◆ **Work request**
Only the stretch of the listing below that runs from the line with "camera: 105 degrees right, 10 degrees down" through the line with "(551, 440) = (169, 281): orange" is to be printed, exactly and with both ends.

◆ **Record extracts**
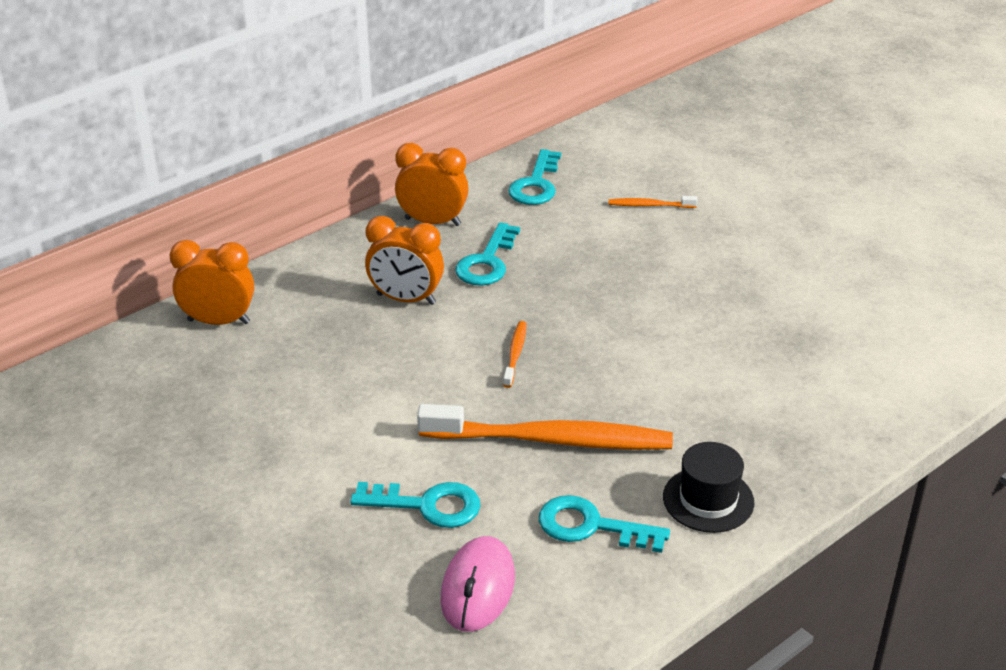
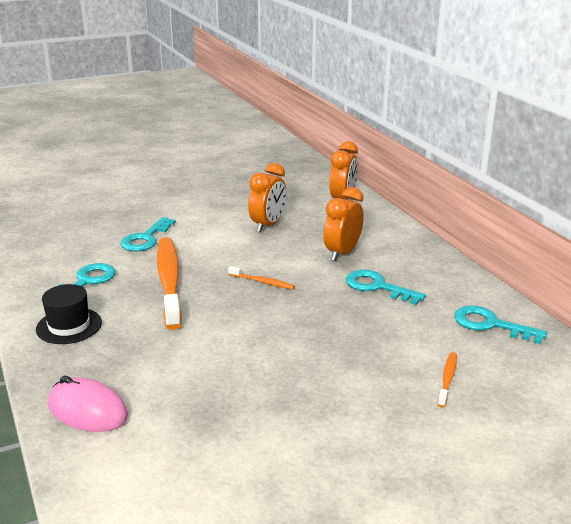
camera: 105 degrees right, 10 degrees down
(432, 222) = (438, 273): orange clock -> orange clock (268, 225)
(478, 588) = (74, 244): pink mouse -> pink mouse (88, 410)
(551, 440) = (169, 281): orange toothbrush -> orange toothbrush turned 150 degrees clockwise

==

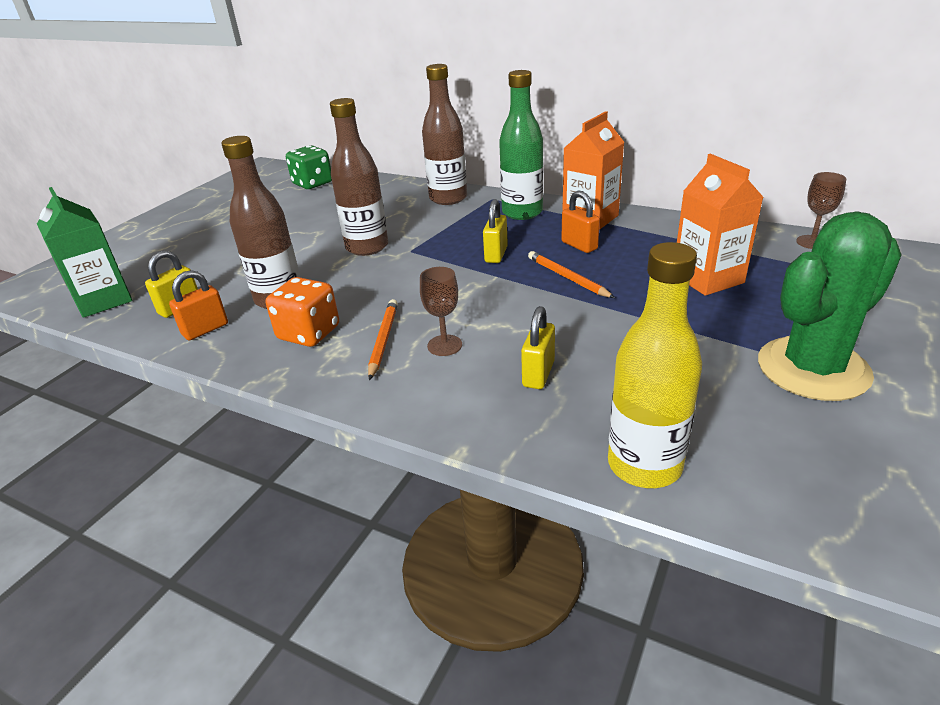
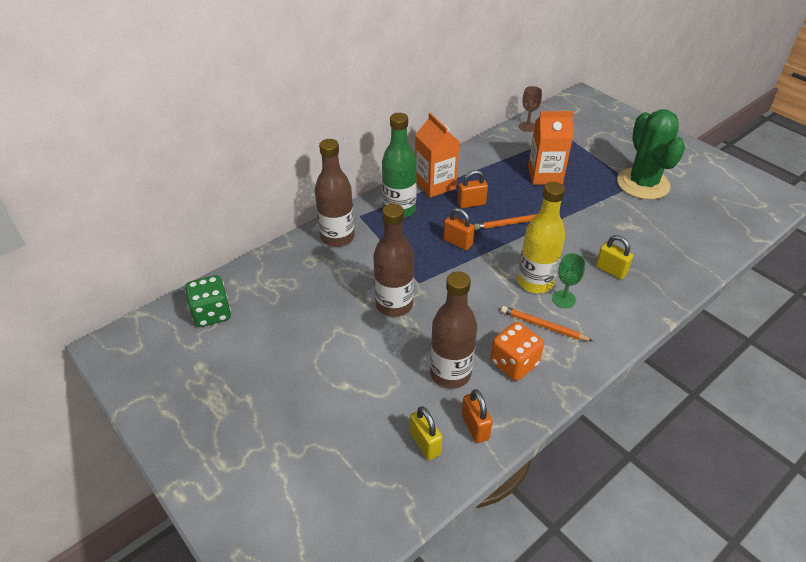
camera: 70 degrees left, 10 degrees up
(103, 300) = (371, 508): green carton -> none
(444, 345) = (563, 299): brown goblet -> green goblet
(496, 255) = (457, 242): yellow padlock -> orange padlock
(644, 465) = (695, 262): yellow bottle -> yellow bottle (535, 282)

◆ **Response to the task**
camera: 105 degrees right, 10 degrees down
(432, 222) = (438, 273): orange clock -> orange clock (268, 225)
(478, 588) = (74, 244): pink mouse -> pink mouse (88, 410)
(551, 440) = (169, 281): orange toothbrush -> orange toothbrush turned 150 degrees clockwise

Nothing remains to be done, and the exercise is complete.